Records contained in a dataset
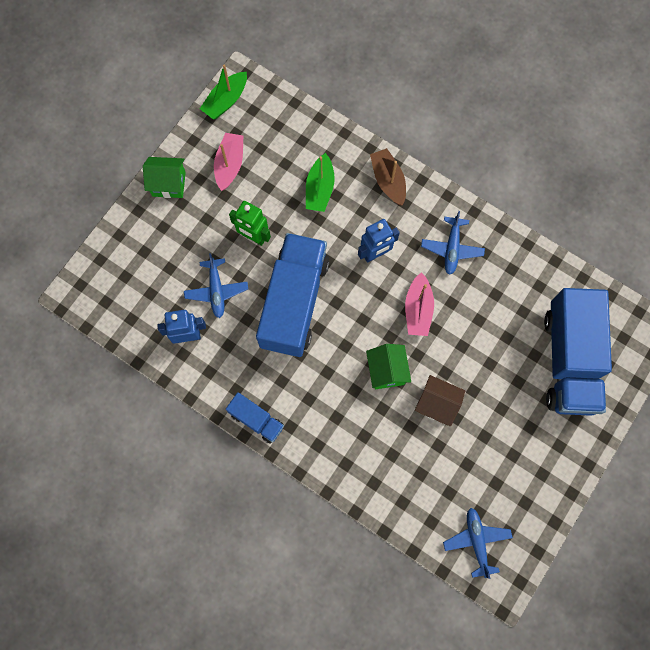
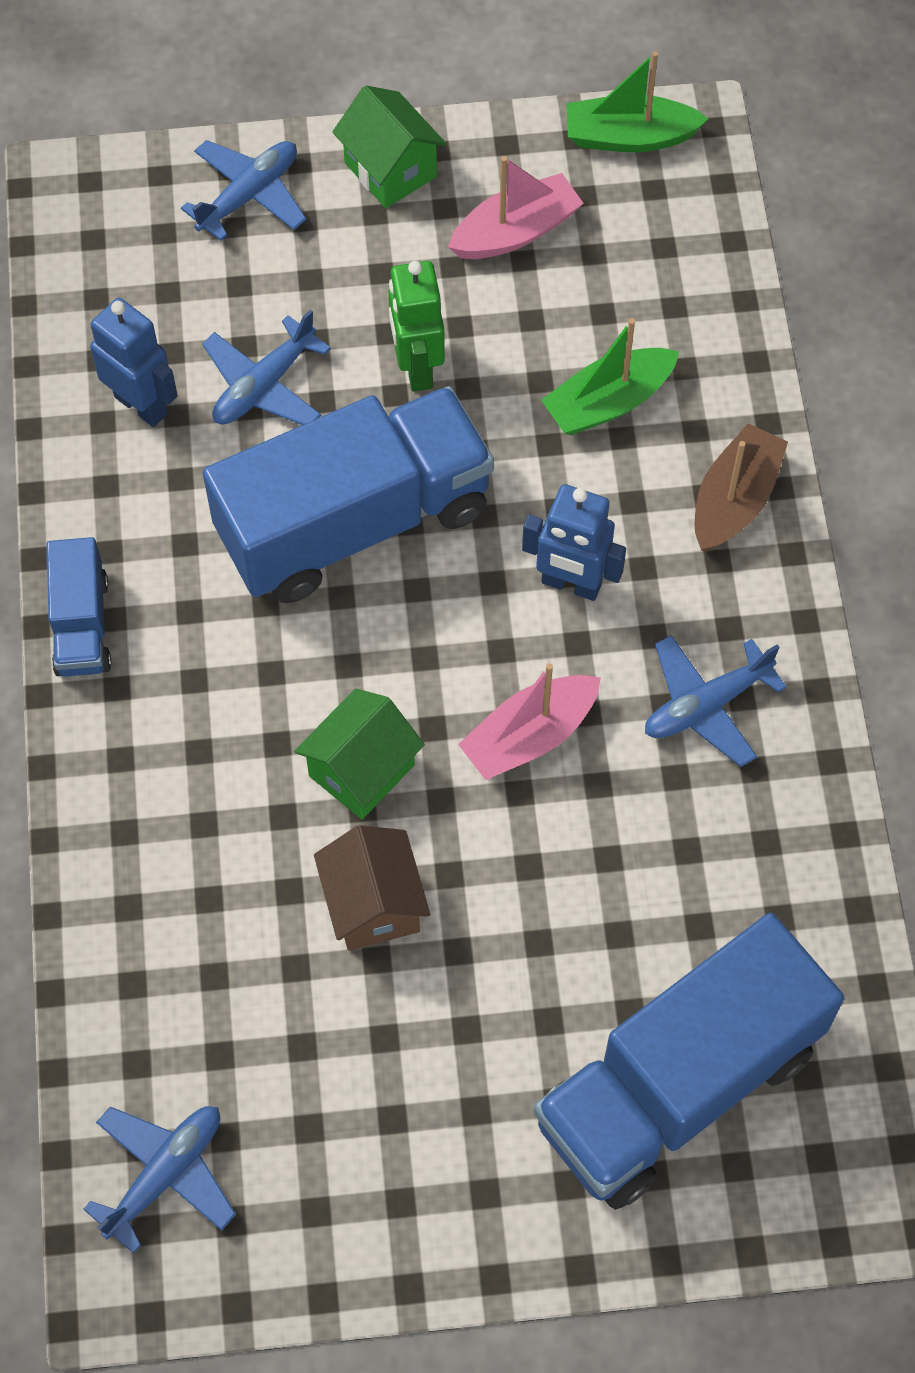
camera: 50 degrees right, 10 degrees down
(136, 237) = (249, 195): none -> blue plane

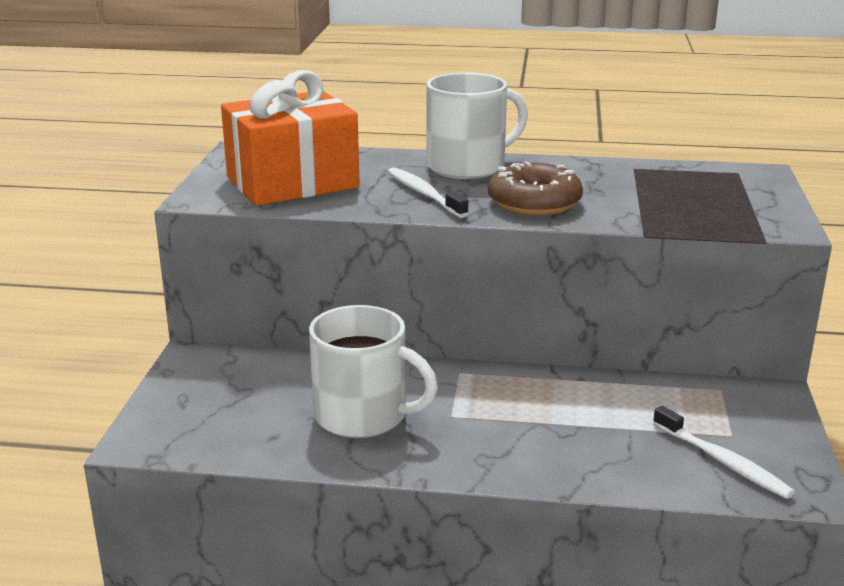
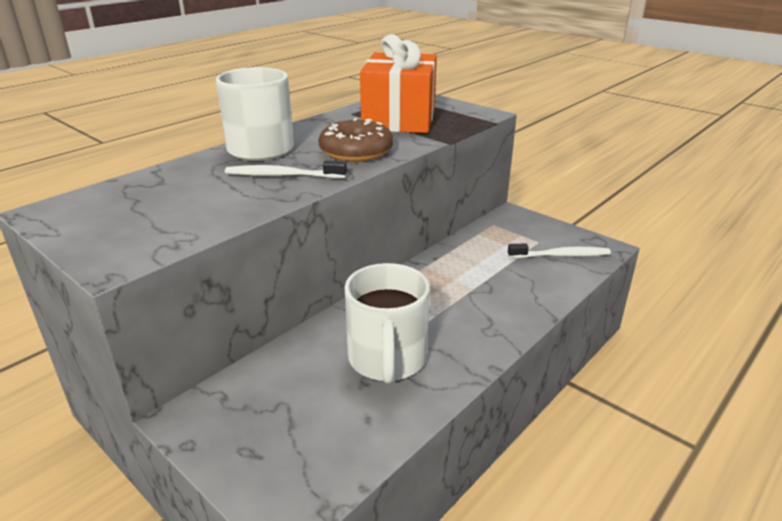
camera: 55 degrees left, 5 degrees up
(292, 182) = (165, 212): orange gift -> orange gift (399, 119)
(363, 416) = (387, 359): white mug -> white mug turned 120 degrees clockwise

◆ PROBLEM TO WORK ON ◆
What lines in the entries contain "camera"? Report each one by copying it.

◆ SOLVED PROBLEM ◆
camera: 50 degrees right, 10 degrees down
camera: 55 degrees left, 5 degrees up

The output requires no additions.